• What you should do: Set down again each entry exactly as it reads, pictures excluded.

(Scene change data)
========================================

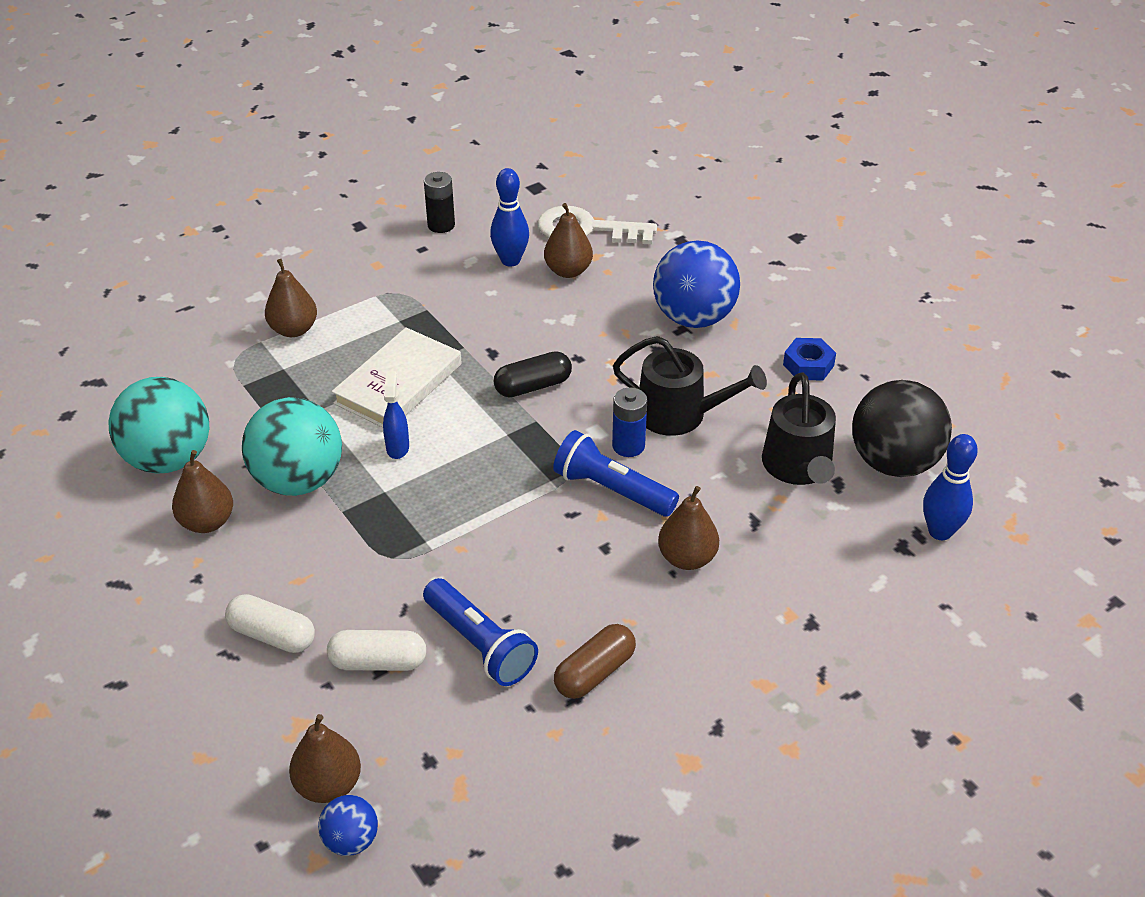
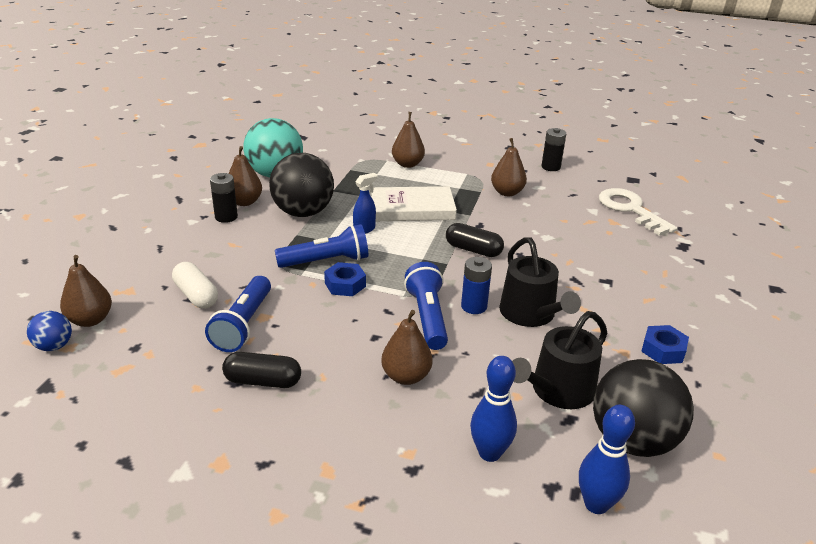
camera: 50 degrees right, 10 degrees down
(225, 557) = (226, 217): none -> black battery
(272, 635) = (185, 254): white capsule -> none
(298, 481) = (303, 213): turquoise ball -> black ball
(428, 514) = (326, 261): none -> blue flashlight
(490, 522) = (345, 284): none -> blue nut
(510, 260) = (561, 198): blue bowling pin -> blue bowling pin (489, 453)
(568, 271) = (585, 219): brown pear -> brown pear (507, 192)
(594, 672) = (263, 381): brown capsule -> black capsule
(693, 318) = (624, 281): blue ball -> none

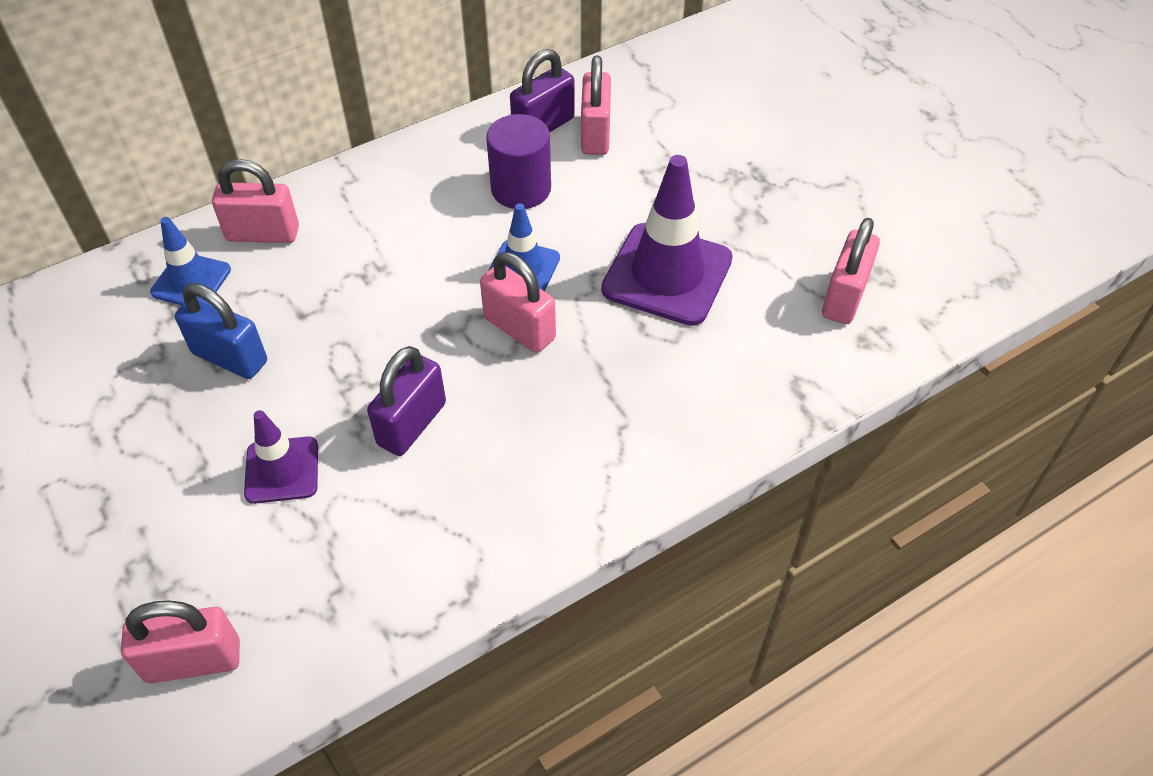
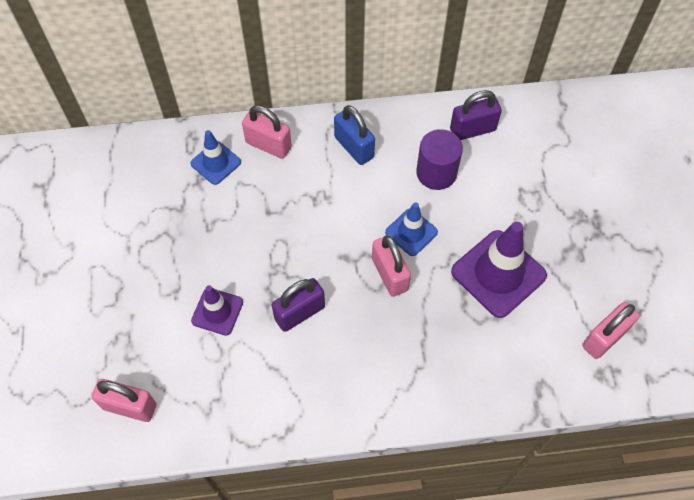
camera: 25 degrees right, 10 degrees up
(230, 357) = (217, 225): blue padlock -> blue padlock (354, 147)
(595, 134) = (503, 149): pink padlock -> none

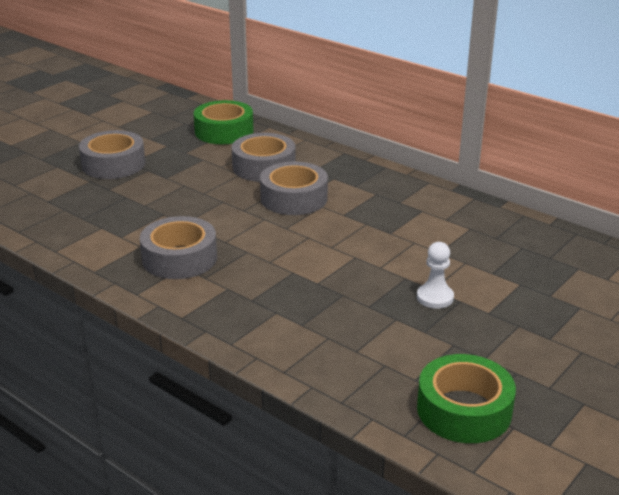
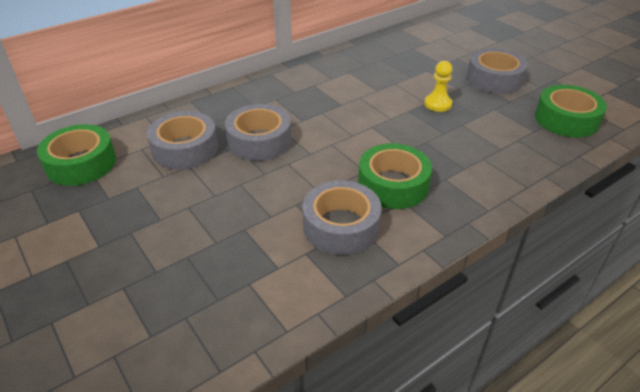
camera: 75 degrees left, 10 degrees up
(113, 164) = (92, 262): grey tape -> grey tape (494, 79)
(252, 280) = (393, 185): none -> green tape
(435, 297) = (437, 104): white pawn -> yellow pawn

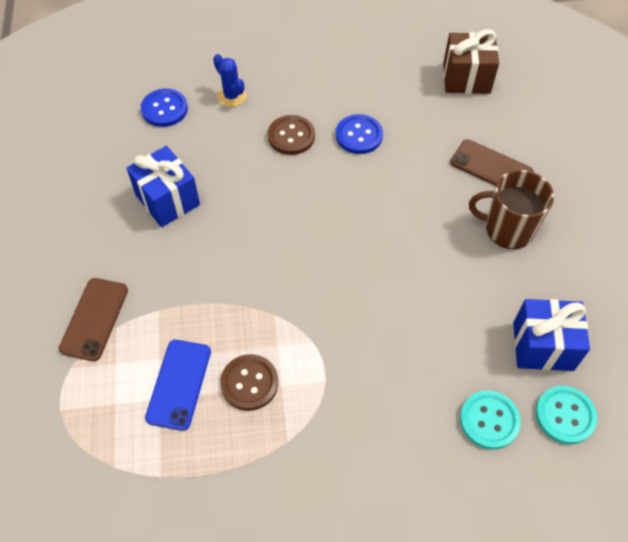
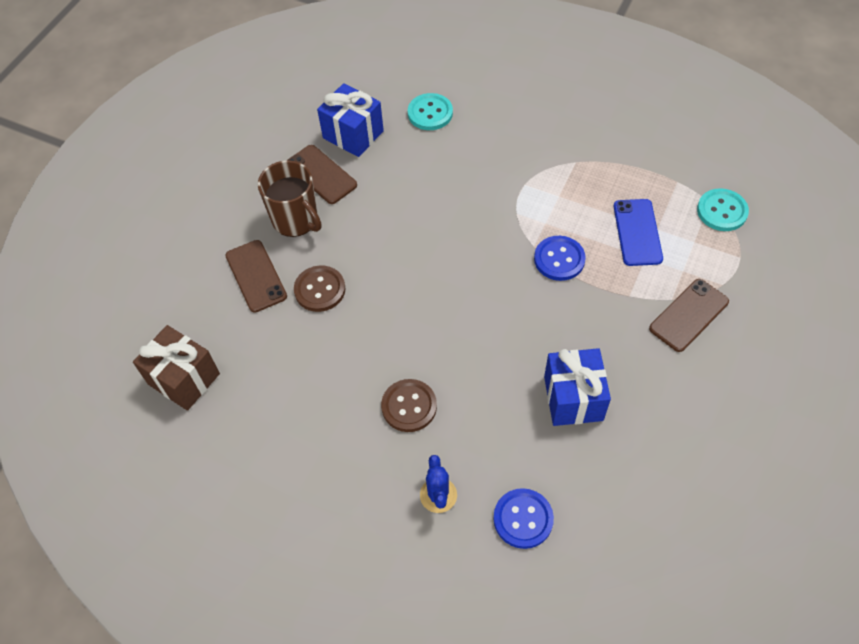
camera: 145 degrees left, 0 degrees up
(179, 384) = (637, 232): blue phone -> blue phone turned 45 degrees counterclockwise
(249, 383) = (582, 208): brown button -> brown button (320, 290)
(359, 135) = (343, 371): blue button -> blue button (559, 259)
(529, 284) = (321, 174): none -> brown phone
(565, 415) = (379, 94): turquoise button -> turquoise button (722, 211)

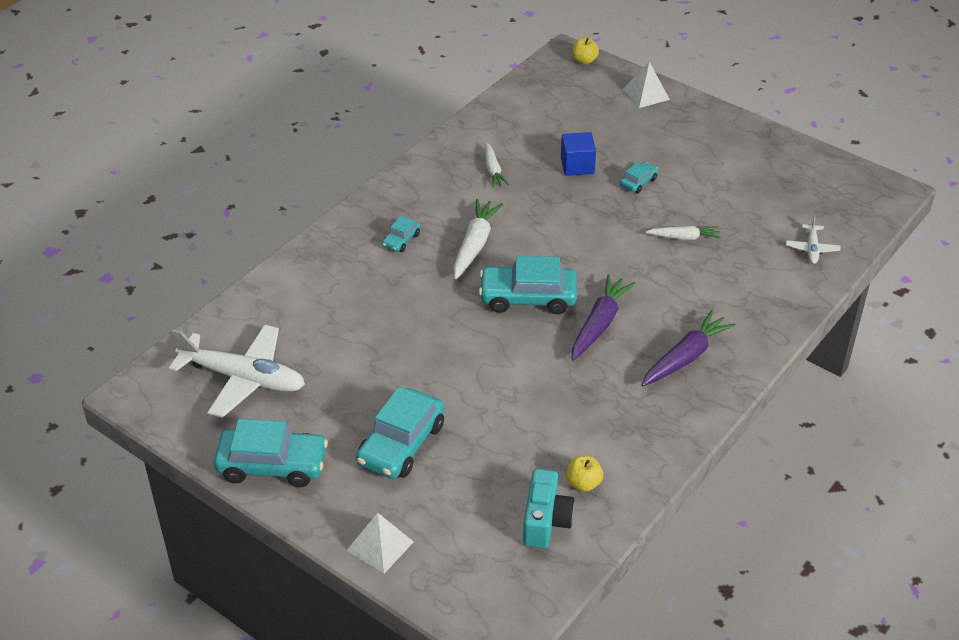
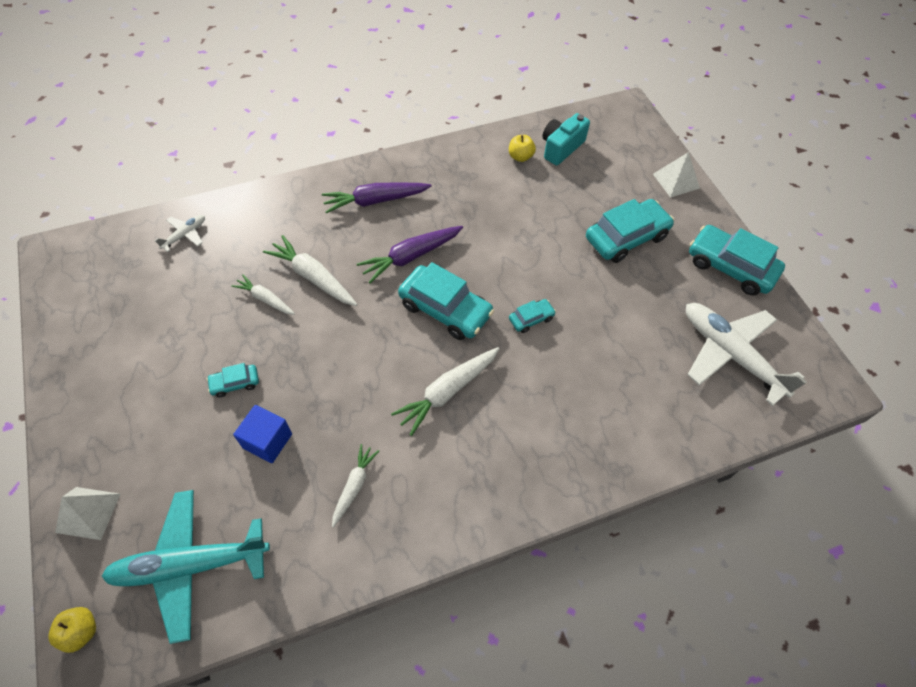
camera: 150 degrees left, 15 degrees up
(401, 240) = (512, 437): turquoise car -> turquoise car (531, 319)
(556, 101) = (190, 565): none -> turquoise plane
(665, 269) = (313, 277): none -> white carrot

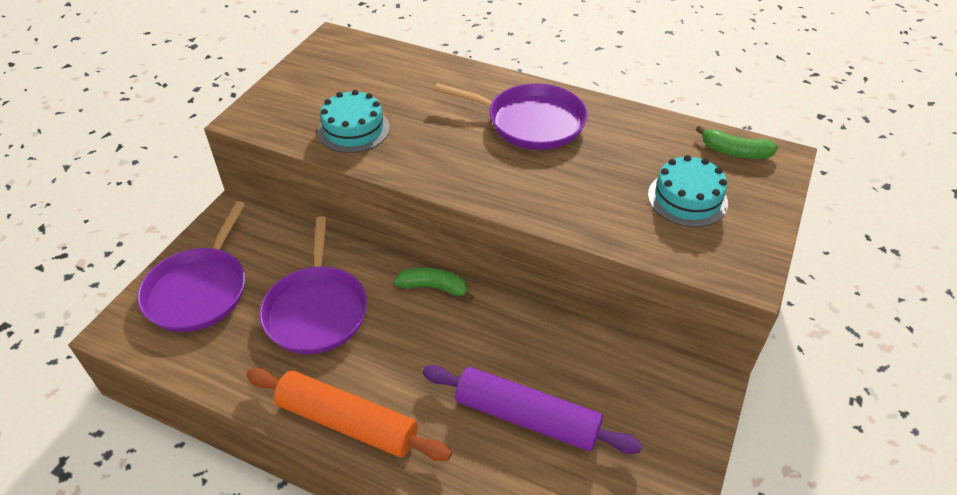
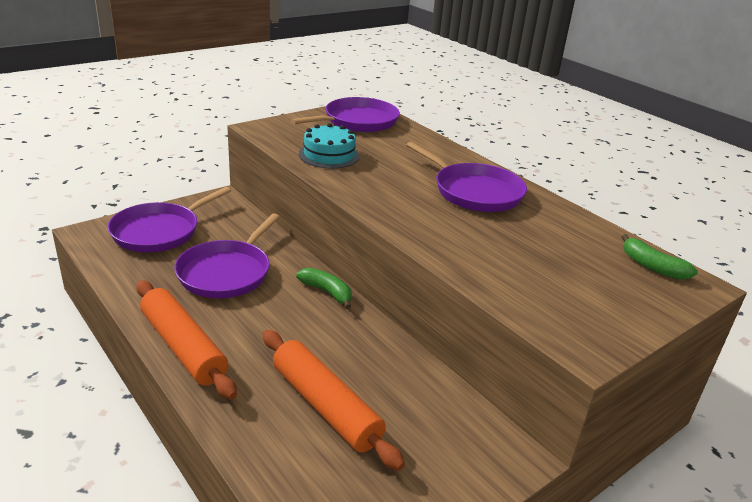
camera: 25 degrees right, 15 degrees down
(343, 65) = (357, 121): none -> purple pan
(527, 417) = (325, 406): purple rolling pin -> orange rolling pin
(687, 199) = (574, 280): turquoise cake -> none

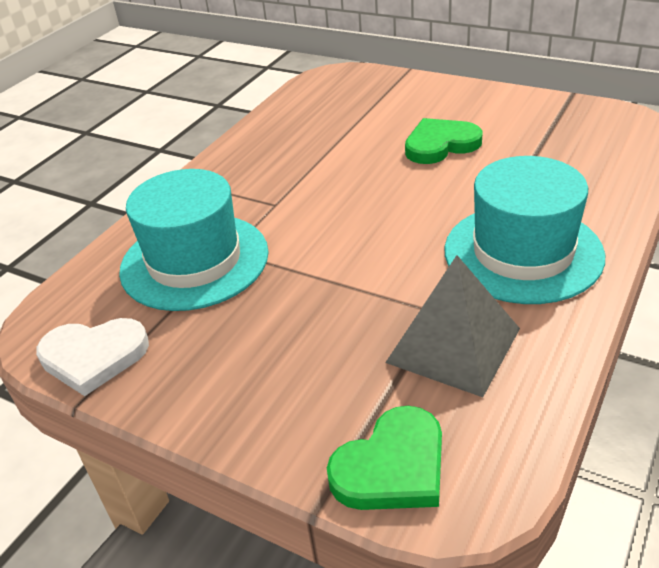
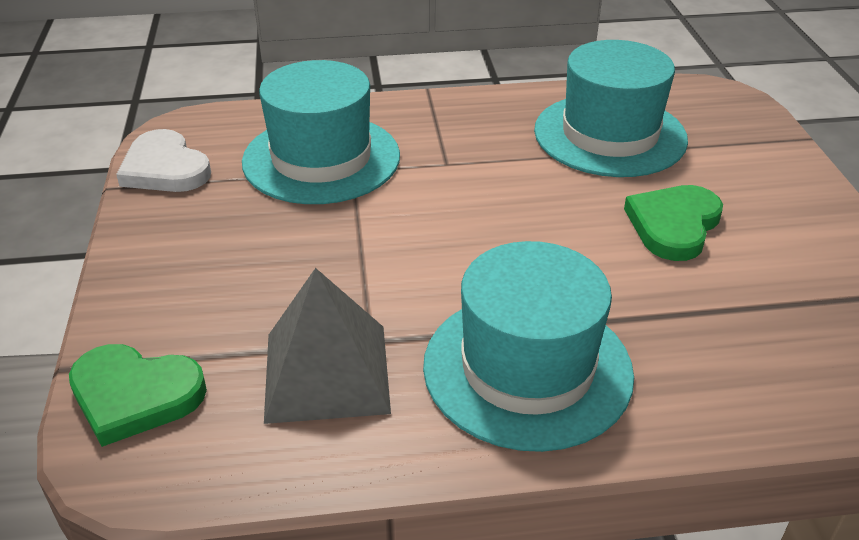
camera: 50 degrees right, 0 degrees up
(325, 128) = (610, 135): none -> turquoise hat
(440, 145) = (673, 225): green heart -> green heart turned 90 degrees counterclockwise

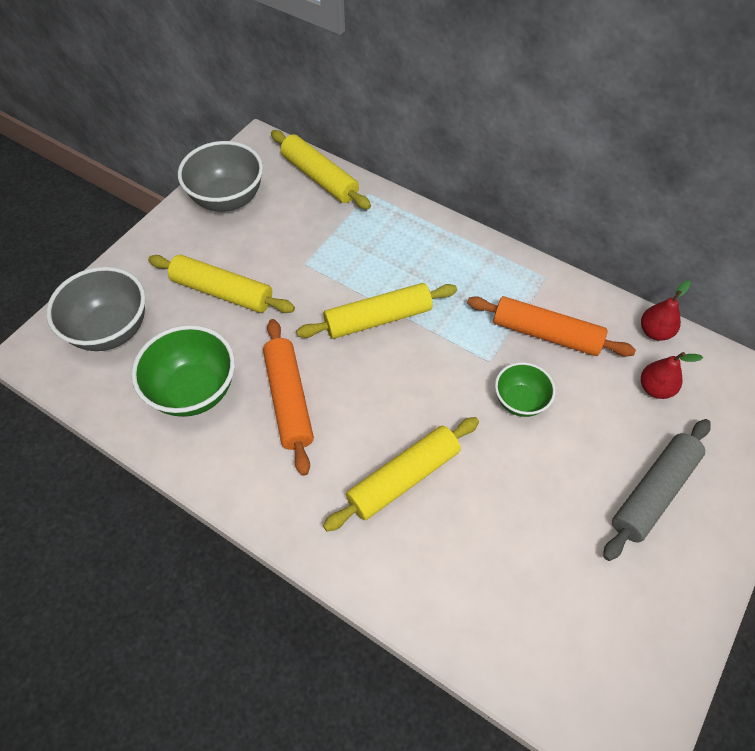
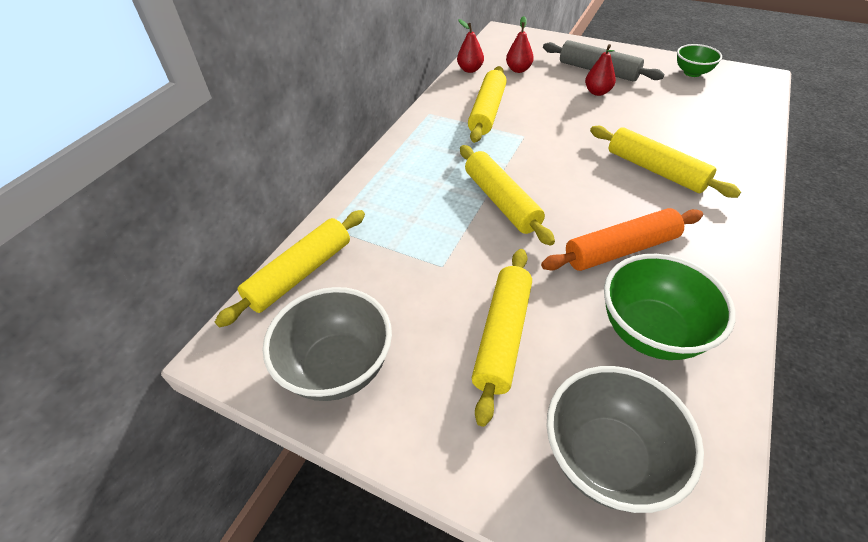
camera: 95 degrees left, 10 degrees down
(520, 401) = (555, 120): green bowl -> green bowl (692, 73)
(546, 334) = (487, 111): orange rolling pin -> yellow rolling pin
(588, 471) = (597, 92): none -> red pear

========================================

• Reply to the task:
camera: 50 degrees right, 10 degrees down
(225, 557) = (226, 217): none -> black battery
(272, 635) = (185, 254): white capsule -> none
(298, 481) = (303, 213): turquoise ball -> black ball
(428, 514) = (326, 261): none -> blue flashlight
(490, 522) = (345, 284): none -> blue nut
(510, 260) = (561, 198): blue bowling pin -> blue bowling pin (489, 453)
(568, 271) = (585, 219): brown pear -> brown pear (507, 192)
(594, 672) = (263, 381): brown capsule -> black capsule
(693, 318) = (624, 281): blue ball -> none

camera: 25 degrees right, 10 degrees up
(230, 357) = (217, 225): blue padlock -> blue padlock (354, 147)
(595, 134) = (503, 149): pink padlock -> none

camera: 75 degrees left, 10 degrees up
(113, 164) = (92, 262): grey tape -> grey tape (494, 79)
(252, 280) = (393, 185): none -> green tape
(435, 297) = (437, 104): white pawn -> yellow pawn

camera: 145 degrees left, 0 degrees up
(179, 384) = (637, 232): blue phone -> blue phone turned 45 degrees counterclockwise
(249, 383) = (582, 208): brown button -> brown button (320, 290)
(359, 135) = (343, 371): blue button -> blue button (559, 259)
(529, 284) = (321, 174): none -> brown phone
(565, 415) = (379, 94): turquoise button -> turquoise button (722, 211)

camera: 150 degrees left, 15 degrees up
(401, 240) = (512, 437): turquoise car -> turquoise car (531, 319)
(556, 101) = (190, 565): none -> turquoise plane
(665, 269) = (313, 277): none -> white carrot

camera: 25 degrees right, 15 degrees down
(343, 65) = (357, 121): none -> purple pan
(527, 417) = (325, 406): purple rolling pin -> orange rolling pin
(687, 199) = (574, 280): turquoise cake -> none

camera: 50 degrees right, 0 degrees up
(325, 128) = (610, 135): none -> turquoise hat
(440, 145) = (673, 225): green heart -> green heart turned 90 degrees counterclockwise

camera: 95 degrees left, 10 degrees down
(520, 401) = (555, 120): green bowl -> green bowl (692, 73)
(546, 334) = (487, 111): orange rolling pin -> yellow rolling pin
(588, 471) = (597, 92): none -> red pear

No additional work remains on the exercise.